What you will do: Where an image appears in the data, omit it and reproduce the rest exactly.

Given entries:
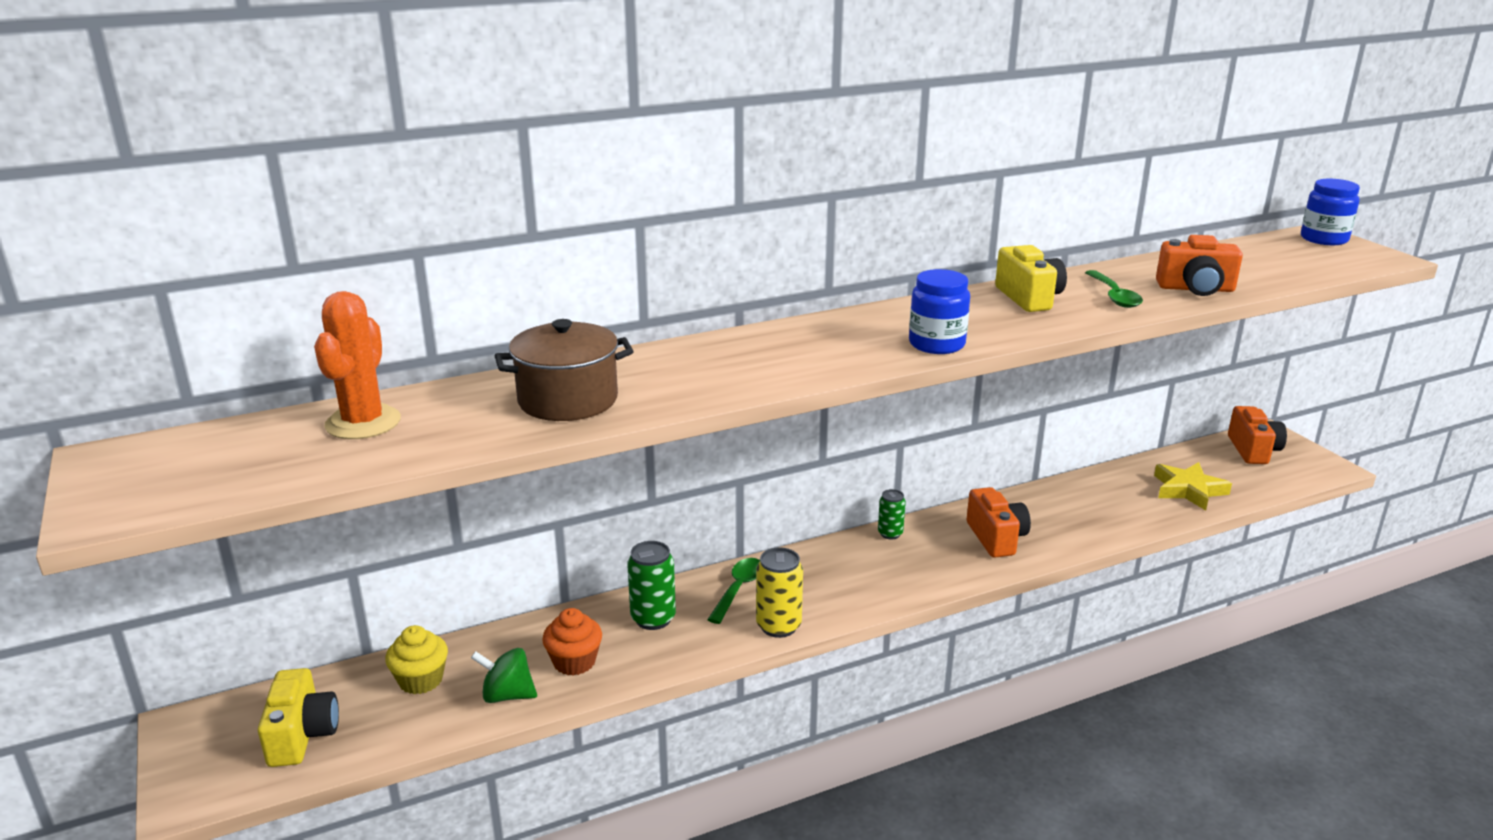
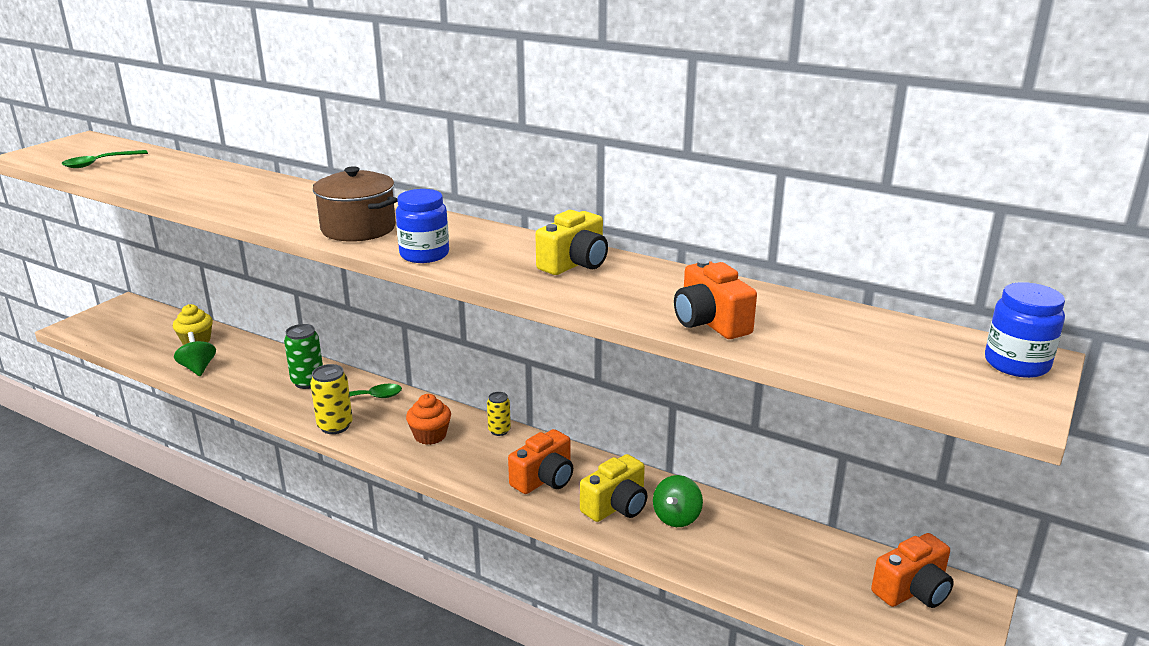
camera: 55 degrees right, 0 degrees up
(302, 735) = (131, 332): yellow camera -> yellow camera (616, 506)
(363, 423) = (154, 163): orange cactus -> none
(568, 400) = (221, 190): brown pot -> brown pot (358, 229)
(574, 662) = (243, 375): orange cupcake -> orange cupcake (430, 435)
(890, 533) = (499, 430): green can -> yellow can
(1104, 499) = (676, 517): none -> green spinning top
(1114, 296) = (632, 293): green spoon -> green spoon (100, 163)
(1188, 490) = (760, 564): yellow star -> none

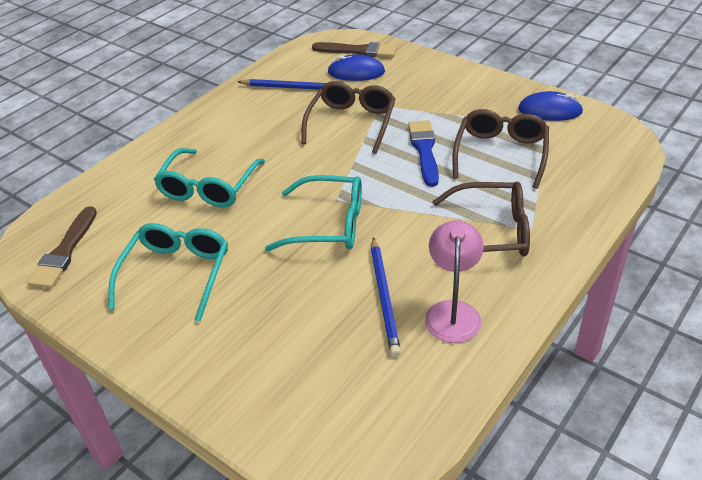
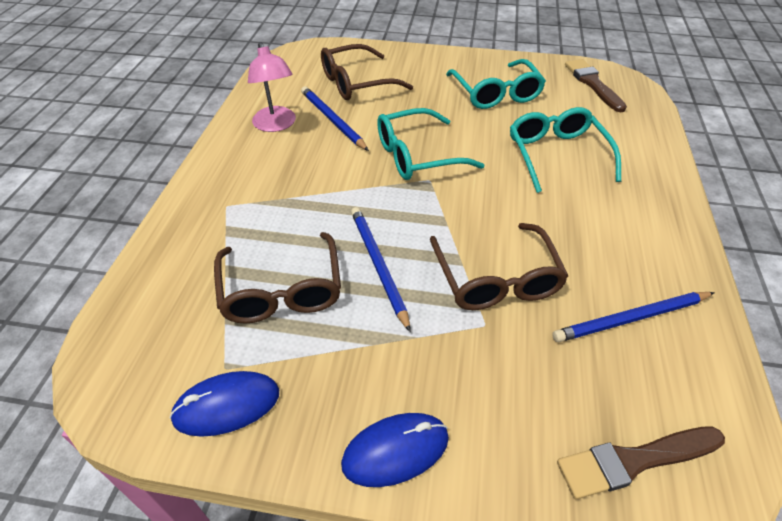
camera: 150 degrees right, 5 degrees up
(356, 72) = (582, 391): blue mouse -> blue mouse (395, 451)
(424, 150) = (378, 265): blue brush -> blue pencil
(491, 232) = (265, 190): brown glasses -> brown glasses (356, 83)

Answer to the exercise:
camera: 55 degrees right, 0 degrees up
(302, 735) = (131, 332): yellow camera -> yellow camera (616, 506)
(363, 423) = (154, 163): orange cactus -> none
(568, 400) = (221, 190): brown pot -> brown pot (358, 229)
(574, 662) = (243, 375): orange cupcake -> orange cupcake (430, 435)
(890, 533) = (499, 430): green can -> yellow can
(1104, 499) = (676, 517): none -> green spinning top
(1114, 296) = (632, 293): green spoon -> green spoon (100, 163)
(1188, 490) = (760, 564): yellow star -> none

camera: 150 degrees right, 5 degrees up
(356, 72) = (582, 391): blue mouse -> blue mouse (395, 451)
(424, 150) = (378, 265): blue brush -> blue pencil
(491, 232) = (265, 190): brown glasses -> brown glasses (356, 83)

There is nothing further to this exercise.